• [REQUIRED WORK]: Your answer should consist of the lines in the data below that contain "turquoise".

• [RECORDS FOR PROCESSING]:
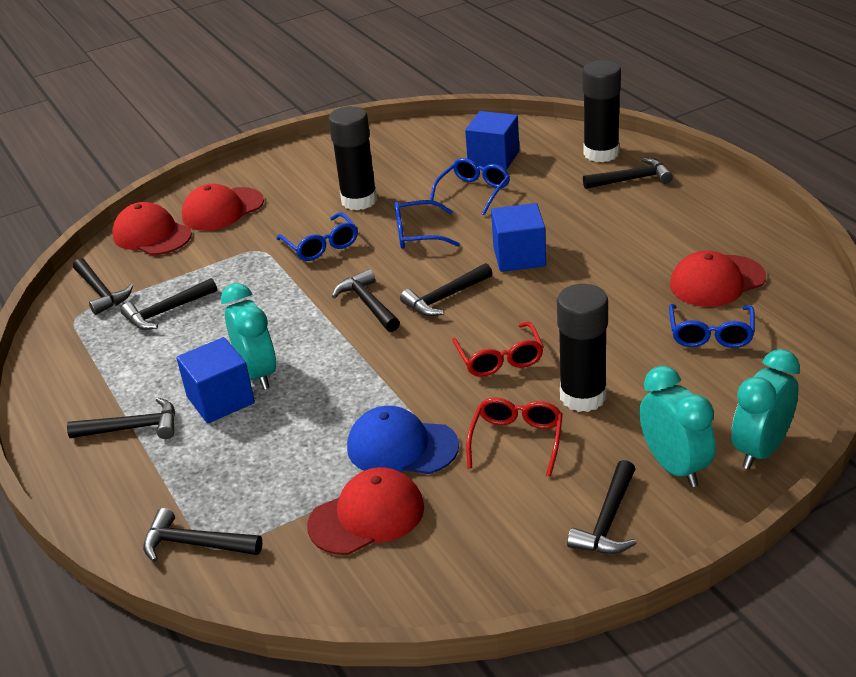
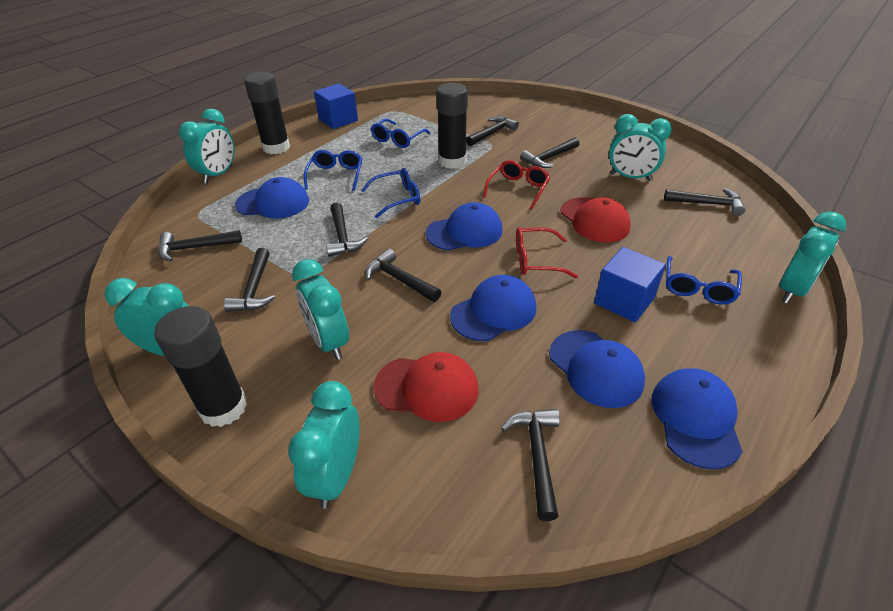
blue cap: 1 -> 5
blue cube: 3 -> 2
red cap: 4 -> 2
turquoise clock: 3 -> 6

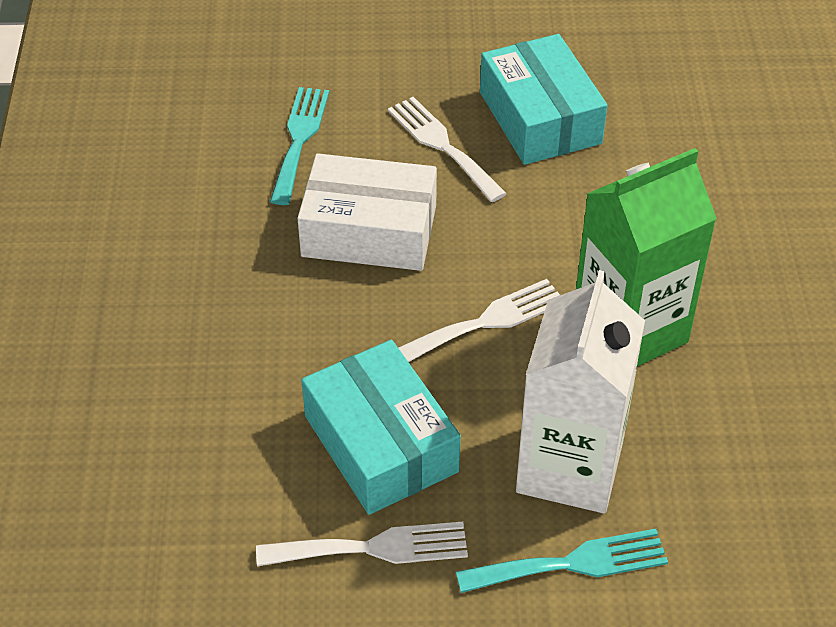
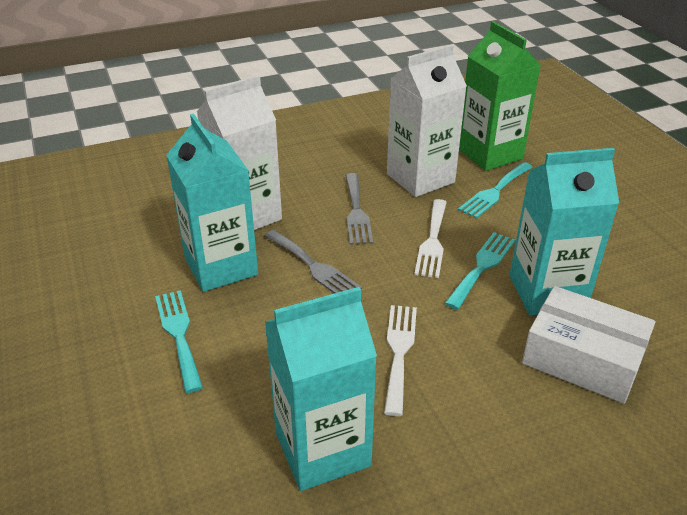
grey fork: 0 -> 2
turquoise box: 2 -> 0
turquoise carton: 0 -> 3
turquoise fork: 2 -> 3
white carton: 1 -> 2
white fork: 3 -> 2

• [ANSWER BOX]:
turquoise clock: 3 -> 6
turquoise box: 2 -> 0
turquoise carton: 0 -> 3
turquoise fork: 2 -> 3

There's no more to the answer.